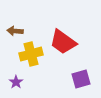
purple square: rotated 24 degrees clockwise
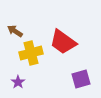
brown arrow: rotated 28 degrees clockwise
yellow cross: moved 1 px up
purple star: moved 2 px right
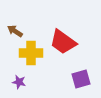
yellow cross: rotated 15 degrees clockwise
purple star: moved 1 px right; rotated 24 degrees counterclockwise
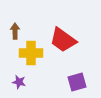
brown arrow: rotated 56 degrees clockwise
red trapezoid: moved 2 px up
purple square: moved 4 px left, 3 px down
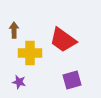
brown arrow: moved 1 px left, 1 px up
yellow cross: moved 1 px left
purple square: moved 5 px left, 2 px up
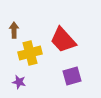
red trapezoid: rotated 12 degrees clockwise
yellow cross: rotated 15 degrees counterclockwise
purple square: moved 4 px up
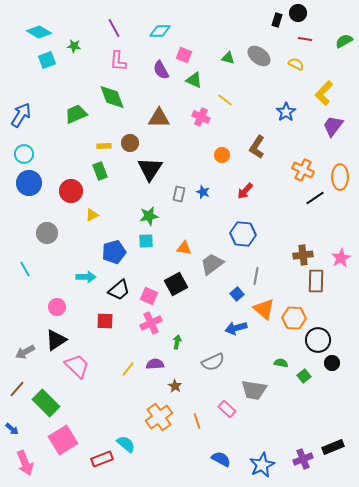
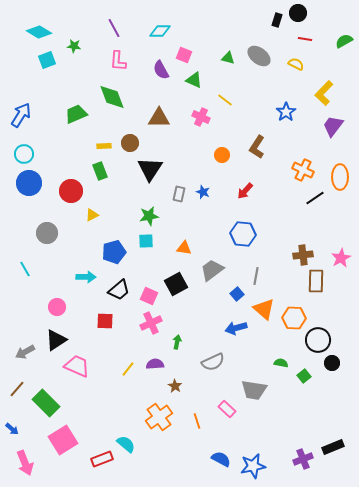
gray trapezoid at (212, 264): moved 6 px down
pink trapezoid at (77, 366): rotated 20 degrees counterclockwise
blue star at (262, 465): moved 9 px left, 1 px down; rotated 15 degrees clockwise
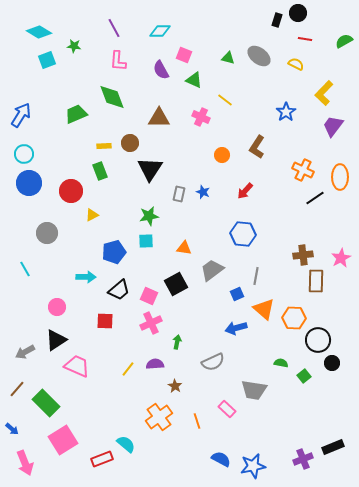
blue square at (237, 294): rotated 16 degrees clockwise
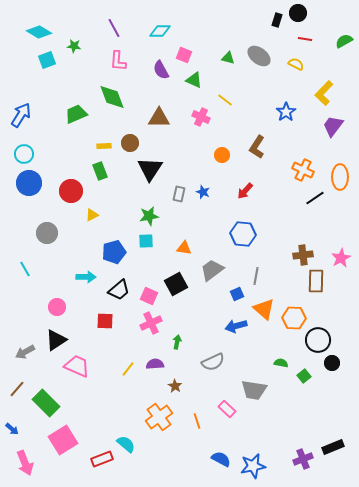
blue arrow at (236, 328): moved 2 px up
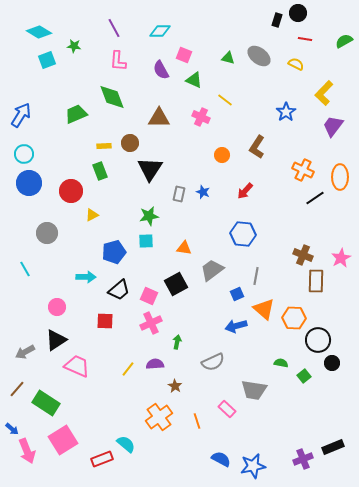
brown cross at (303, 255): rotated 30 degrees clockwise
green rectangle at (46, 403): rotated 12 degrees counterclockwise
pink arrow at (25, 463): moved 2 px right, 12 px up
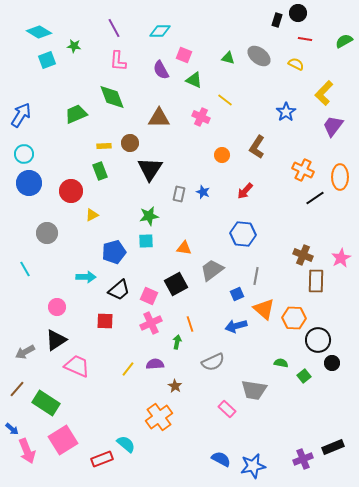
orange line at (197, 421): moved 7 px left, 97 px up
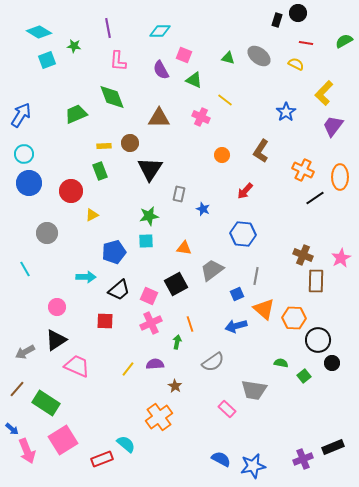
purple line at (114, 28): moved 6 px left; rotated 18 degrees clockwise
red line at (305, 39): moved 1 px right, 4 px down
brown L-shape at (257, 147): moved 4 px right, 4 px down
blue star at (203, 192): moved 17 px down
gray semicircle at (213, 362): rotated 10 degrees counterclockwise
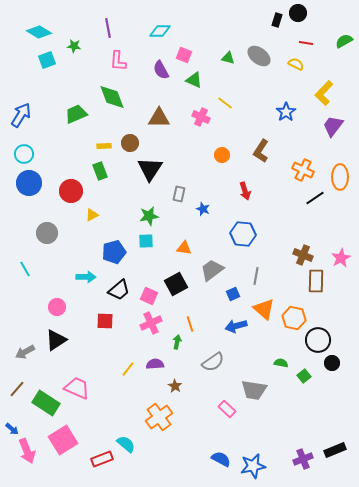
yellow line at (225, 100): moved 3 px down
red arrow at (245, 191): rotated 60 degrees counterclockwise
blue square at (237, 294): moved 4 px left
orange hexagon at (294, 318): rotated 10 degrees clockwise
pink trapezoid at (77, 366): moved 22 px down
black rectangle at (333, 447): moved 2 px right, 3 px down
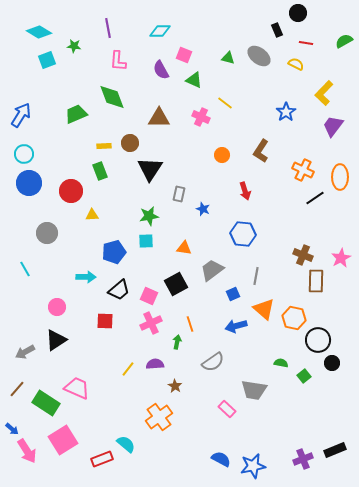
black rectangle at (277, 20): moved 10 px down; rotated 40 degrees counterclockwise
yellow triangle at (92, 215): rotated 24 degrees clockwise
pink arrow at (27, 451): rotated 10 degrees counterclockwise
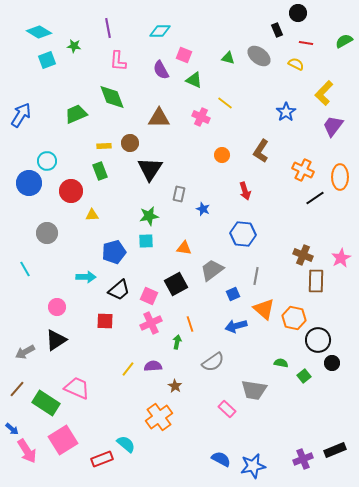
cyan circle at (24, 154): moved 23 px right, 7 px down
purple semicircle at (155, 364): moved 2 px left, 2 px down
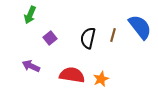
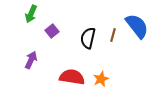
green arrow: moved 1 px right, 1 px up
blue semicircle: moved 3 px left, 1 px up
purple square: moved 2 px right, 7 px up
purple arrow: moved 6 px up; rotated 90 degrees clockwise
red semicircle: moved 2 px down
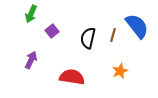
orange star: moved 19 px right, 8 px up
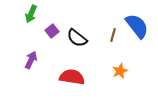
black semicircle: moved 11 px left; rotated 65 degrees counterclockwise
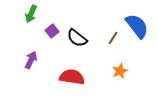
brown line: moved 3 px down; rotated 16 degrees clockwise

□ □ □ □ □ □ □

REQUEST:
Please copy the entries word for word, starting at the line that contains "gray trapezoid at (212, 264): moved 6 px down" and stopping after the line that contains "orange line at". Leave the picture markers out.

TASK ANSWER:
gray trapezoid at (212, 264): moved 6 px down
pink trapezoid at (77, 366): rotated 20 degrees counterclockwise
blue star at (262, 465): moved 9 px left, 1 px down; rotated 15 degrees clockwise
blue square at (237, 294): rotated 16 degrees clockwise
blue arrow at (236, 328): moved 2 px up
brown cross at (303, 255): rotated 30 degrees clockwise
green rectangle at (46, 403): rotated 12 degrees counterclockwise
pink arrow at (25, 463): moved 2 px right, 12 px up
orange line at (197, 421): moved 7 px left, 97 px up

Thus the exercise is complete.